Aim of the exercise
Copy the lines below word for word, leaving out the pictures.

Records supplied
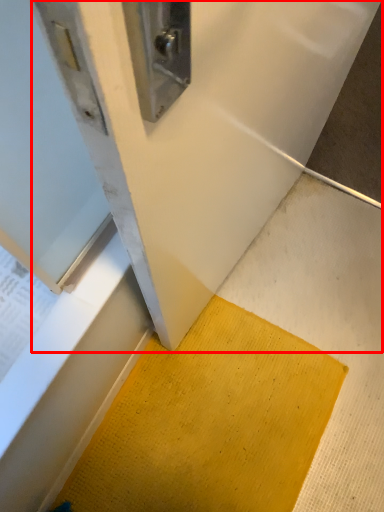
Question: From the image's perspective, what is the correct spatial positioning of wide (annotated by the red box) in reference to doormat?

Choices:
 (A) below
 (B) above

Answer: (B)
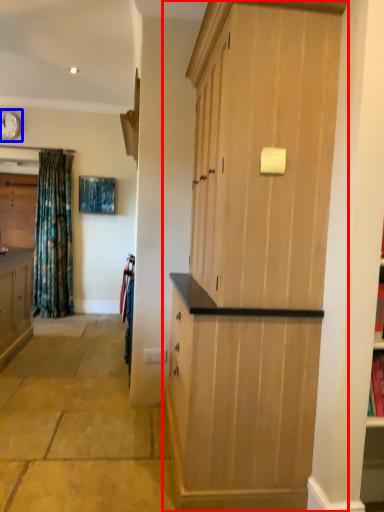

Answer
Question: From the image's perspective, what is the correct spatial positioning of wide (annotated by the red box) in reference to doormat?

Choices:
 (A) below
 (B) above

Answer: (B)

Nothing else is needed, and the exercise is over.